[Exercise objective] Only one stretch of the listing below is wanted: the line with "pink rolling pin: 3 -> 0" and all lines after it. Reproduce that stretch exactly.

[Information supplied]
• • • • •
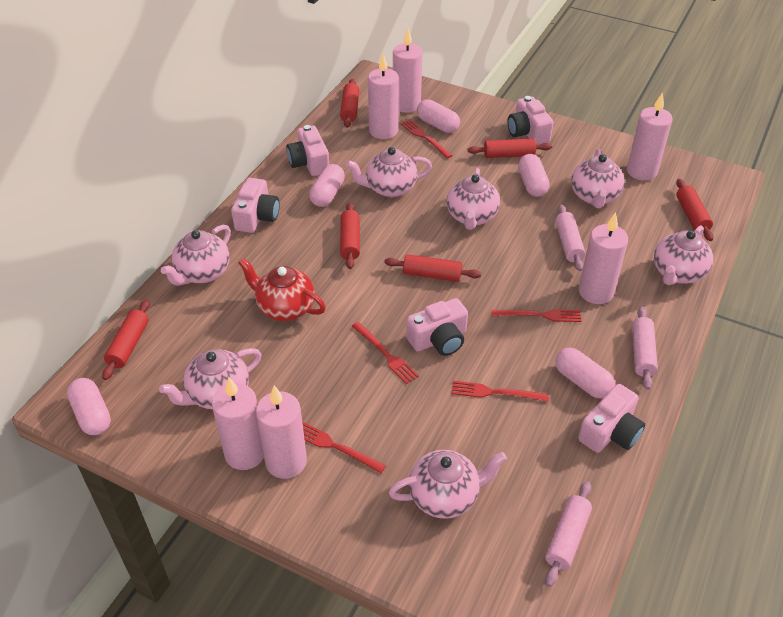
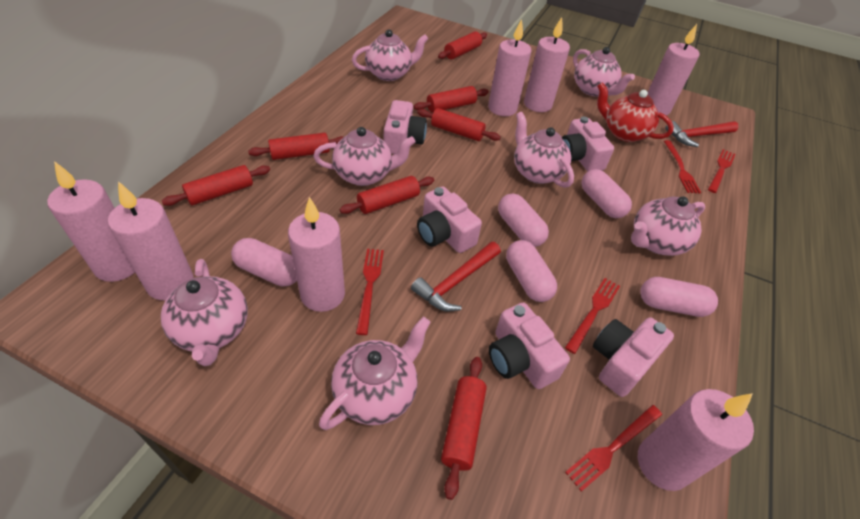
pink candle: 6 -> 7
pink rolling pin: 3 -> 0
red hammer: 0 -> 2
red rolling pin: 6 -> 7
• • • • •
[Result for this task]
pink rolling pin: 3 -> 0
red hammer: 0 -> 2
red rolling pin: 6 -> 7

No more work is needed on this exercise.